**DATA SUPPLIED:**
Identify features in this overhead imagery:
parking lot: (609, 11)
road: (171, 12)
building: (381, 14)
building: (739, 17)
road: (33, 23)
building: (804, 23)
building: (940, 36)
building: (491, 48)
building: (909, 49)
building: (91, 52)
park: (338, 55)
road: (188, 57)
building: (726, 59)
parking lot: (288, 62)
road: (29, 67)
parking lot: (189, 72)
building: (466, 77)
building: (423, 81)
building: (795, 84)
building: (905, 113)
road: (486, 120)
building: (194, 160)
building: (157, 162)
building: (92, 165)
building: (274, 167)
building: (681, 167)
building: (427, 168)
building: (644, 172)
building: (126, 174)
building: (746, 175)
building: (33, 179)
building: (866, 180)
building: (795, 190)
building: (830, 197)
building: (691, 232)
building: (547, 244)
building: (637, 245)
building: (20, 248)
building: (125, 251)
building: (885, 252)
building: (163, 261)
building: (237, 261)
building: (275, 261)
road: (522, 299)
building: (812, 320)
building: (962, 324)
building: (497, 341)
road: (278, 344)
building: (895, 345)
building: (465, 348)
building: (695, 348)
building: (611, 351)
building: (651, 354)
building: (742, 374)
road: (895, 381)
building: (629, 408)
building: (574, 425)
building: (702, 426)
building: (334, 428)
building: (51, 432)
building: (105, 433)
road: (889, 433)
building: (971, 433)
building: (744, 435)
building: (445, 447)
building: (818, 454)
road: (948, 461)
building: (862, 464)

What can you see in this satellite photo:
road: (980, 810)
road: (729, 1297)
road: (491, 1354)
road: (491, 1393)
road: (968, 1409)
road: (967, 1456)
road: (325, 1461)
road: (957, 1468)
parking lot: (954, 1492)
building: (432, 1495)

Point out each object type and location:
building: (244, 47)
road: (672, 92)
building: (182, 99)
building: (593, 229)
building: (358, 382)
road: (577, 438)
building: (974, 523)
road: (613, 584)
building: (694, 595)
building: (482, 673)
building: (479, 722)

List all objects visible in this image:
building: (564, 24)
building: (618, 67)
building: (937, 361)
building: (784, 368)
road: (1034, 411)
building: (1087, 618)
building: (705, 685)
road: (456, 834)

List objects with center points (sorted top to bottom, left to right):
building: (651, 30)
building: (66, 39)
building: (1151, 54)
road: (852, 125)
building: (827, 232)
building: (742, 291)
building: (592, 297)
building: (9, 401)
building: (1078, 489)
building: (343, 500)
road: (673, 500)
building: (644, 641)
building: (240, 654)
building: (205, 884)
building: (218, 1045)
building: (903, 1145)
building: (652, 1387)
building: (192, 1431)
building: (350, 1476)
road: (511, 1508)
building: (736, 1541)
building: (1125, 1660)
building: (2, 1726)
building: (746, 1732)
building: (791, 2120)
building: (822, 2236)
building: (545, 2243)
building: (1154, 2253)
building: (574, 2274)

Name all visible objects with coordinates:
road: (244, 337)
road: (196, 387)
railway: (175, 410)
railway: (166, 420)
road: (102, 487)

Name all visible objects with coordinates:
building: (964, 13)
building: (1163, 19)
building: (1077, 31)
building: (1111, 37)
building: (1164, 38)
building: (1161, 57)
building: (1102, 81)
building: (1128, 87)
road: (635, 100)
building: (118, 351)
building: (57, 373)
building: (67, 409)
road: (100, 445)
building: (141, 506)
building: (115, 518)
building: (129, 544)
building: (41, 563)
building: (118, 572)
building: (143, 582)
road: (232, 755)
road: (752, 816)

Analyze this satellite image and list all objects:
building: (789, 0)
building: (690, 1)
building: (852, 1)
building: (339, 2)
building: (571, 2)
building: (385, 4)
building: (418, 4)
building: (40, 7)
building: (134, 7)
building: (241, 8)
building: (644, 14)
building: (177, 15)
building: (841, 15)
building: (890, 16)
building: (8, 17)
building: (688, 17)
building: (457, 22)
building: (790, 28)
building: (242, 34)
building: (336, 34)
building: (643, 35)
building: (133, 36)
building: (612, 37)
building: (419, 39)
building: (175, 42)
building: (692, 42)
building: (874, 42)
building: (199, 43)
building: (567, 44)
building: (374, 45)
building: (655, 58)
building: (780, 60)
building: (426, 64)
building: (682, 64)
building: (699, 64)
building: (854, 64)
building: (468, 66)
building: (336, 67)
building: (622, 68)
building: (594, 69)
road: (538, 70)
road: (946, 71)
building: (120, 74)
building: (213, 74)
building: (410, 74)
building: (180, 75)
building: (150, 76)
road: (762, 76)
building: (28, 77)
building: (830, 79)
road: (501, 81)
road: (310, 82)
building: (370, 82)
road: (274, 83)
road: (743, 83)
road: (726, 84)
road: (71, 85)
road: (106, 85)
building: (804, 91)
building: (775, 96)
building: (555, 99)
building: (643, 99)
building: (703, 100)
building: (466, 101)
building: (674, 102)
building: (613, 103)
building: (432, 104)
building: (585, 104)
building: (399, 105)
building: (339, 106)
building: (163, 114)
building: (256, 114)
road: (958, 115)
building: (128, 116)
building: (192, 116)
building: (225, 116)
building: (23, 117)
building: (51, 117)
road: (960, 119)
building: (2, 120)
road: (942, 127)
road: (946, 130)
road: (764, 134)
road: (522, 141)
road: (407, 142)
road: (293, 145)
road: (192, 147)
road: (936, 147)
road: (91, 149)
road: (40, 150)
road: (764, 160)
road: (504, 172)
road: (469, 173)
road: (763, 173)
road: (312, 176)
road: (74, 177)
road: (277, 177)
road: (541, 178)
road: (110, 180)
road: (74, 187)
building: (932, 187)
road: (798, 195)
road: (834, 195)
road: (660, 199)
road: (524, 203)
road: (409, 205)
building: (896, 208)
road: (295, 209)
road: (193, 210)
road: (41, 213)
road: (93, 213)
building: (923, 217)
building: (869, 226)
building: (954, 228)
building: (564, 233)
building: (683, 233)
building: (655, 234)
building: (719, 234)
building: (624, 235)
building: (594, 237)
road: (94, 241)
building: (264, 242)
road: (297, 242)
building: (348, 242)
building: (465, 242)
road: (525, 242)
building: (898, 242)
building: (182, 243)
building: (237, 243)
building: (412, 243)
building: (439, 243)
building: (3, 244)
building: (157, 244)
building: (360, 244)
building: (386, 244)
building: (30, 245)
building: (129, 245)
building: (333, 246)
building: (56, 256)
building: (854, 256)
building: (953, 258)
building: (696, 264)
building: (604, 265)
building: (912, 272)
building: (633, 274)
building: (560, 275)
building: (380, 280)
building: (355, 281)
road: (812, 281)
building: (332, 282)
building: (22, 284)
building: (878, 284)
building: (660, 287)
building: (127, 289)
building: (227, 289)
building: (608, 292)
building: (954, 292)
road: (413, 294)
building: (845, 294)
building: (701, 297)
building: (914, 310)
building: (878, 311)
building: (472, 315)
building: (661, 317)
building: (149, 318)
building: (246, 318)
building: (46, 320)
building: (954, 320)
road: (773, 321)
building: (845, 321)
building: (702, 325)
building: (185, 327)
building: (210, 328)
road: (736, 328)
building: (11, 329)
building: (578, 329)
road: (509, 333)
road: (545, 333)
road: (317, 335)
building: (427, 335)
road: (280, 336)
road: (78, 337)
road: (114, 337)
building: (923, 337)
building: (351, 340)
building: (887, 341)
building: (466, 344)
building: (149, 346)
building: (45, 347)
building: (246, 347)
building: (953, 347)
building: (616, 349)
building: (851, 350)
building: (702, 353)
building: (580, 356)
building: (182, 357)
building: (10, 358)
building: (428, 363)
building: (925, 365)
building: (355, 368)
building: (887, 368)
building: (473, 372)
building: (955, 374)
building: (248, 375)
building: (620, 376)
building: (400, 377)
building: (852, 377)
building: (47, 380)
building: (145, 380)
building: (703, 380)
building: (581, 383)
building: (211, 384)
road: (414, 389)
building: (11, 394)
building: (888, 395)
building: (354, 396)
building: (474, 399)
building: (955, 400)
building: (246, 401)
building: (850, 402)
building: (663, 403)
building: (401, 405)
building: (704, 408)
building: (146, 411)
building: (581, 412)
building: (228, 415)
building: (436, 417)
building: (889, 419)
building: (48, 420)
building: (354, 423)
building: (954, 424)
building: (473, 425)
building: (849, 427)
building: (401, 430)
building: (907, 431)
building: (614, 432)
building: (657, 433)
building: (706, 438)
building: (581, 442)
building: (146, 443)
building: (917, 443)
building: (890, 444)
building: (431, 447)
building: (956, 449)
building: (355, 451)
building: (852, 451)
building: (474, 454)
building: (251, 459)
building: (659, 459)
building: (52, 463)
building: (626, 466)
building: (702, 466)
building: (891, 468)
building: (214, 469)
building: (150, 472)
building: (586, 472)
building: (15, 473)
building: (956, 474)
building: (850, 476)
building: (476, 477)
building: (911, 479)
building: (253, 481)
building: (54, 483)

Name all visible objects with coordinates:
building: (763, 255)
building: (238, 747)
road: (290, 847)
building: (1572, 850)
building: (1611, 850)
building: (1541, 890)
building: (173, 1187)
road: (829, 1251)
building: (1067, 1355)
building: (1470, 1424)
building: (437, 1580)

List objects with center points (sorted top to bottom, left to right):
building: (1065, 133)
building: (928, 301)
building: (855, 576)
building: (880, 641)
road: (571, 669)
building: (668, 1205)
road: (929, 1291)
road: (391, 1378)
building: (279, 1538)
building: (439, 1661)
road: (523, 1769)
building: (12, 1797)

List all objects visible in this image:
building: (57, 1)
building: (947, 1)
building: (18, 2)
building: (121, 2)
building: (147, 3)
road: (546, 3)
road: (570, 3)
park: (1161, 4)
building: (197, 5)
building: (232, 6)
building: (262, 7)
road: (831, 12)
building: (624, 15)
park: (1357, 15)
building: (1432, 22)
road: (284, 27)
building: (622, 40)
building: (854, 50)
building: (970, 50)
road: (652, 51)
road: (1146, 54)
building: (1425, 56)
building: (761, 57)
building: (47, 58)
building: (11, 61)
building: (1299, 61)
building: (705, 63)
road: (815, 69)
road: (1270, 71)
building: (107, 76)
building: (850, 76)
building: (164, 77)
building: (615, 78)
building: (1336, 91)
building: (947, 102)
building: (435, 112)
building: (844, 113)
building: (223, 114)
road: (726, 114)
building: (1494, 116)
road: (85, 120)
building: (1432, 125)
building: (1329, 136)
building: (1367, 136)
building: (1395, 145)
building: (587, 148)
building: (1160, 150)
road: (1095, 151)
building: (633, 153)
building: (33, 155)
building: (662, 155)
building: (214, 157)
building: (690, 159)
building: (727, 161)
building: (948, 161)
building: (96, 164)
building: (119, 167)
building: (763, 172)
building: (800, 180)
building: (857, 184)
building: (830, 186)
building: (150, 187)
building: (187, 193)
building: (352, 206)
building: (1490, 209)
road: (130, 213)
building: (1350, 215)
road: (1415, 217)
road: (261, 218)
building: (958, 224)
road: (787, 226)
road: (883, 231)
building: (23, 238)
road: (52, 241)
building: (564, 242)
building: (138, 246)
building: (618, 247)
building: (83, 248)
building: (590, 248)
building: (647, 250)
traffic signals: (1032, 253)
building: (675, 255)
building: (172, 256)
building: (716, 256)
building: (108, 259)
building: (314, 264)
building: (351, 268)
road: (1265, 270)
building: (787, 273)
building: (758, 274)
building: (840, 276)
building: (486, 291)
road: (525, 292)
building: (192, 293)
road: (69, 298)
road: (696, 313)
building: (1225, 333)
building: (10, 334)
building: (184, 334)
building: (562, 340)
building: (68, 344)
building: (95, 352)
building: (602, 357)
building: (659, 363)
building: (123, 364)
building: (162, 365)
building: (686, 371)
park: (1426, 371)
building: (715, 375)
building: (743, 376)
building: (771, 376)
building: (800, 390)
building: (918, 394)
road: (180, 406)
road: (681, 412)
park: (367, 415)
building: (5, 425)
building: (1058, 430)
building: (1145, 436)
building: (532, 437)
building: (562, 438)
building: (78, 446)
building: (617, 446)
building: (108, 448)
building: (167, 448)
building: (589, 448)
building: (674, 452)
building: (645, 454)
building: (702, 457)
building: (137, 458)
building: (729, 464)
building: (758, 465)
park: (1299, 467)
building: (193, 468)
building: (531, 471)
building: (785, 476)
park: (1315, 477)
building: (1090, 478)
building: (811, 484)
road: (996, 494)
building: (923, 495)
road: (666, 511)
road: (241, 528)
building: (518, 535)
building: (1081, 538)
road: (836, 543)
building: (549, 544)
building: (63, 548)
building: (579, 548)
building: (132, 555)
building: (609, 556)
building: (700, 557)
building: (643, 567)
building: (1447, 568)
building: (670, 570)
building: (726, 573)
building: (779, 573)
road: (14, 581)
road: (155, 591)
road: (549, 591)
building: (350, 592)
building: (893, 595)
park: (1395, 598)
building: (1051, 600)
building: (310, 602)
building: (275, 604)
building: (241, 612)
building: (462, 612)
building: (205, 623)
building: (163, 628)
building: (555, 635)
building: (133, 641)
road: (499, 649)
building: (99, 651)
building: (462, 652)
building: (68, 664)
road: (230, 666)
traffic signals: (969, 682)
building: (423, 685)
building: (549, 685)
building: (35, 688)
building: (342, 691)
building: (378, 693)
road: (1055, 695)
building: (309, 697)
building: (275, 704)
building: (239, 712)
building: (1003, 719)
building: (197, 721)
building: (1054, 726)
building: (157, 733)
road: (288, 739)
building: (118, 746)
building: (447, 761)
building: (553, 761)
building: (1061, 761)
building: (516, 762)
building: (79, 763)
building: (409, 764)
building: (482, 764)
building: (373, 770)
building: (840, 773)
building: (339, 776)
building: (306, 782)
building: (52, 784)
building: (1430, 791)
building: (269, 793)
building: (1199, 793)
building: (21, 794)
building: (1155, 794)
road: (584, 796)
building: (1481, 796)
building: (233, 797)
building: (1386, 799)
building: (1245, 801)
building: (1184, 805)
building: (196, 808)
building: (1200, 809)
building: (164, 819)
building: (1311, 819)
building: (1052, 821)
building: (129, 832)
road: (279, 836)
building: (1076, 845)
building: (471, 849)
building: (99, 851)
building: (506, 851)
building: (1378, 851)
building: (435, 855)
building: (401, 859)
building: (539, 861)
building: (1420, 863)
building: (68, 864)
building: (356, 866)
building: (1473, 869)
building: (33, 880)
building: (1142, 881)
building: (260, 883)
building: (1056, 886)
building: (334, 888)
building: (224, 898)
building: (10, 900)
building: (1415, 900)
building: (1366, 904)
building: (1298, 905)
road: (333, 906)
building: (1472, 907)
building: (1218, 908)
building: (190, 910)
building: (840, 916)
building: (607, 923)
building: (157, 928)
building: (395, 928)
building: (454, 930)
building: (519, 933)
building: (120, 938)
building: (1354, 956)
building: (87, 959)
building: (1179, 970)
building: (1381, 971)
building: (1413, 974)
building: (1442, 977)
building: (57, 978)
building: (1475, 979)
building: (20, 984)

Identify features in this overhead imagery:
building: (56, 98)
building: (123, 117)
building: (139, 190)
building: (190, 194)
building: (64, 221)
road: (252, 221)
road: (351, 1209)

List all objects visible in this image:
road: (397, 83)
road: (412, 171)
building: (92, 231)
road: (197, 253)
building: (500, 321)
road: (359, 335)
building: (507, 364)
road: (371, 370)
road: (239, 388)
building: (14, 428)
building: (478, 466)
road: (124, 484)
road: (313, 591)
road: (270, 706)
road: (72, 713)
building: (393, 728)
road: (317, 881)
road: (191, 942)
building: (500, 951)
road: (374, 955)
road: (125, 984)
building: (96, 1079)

**EXERCISE PROMPT:** Tally up the lines holding the string "satellite" in the data above, and respond with nothing but the number.

**TASK ANSWER:** 2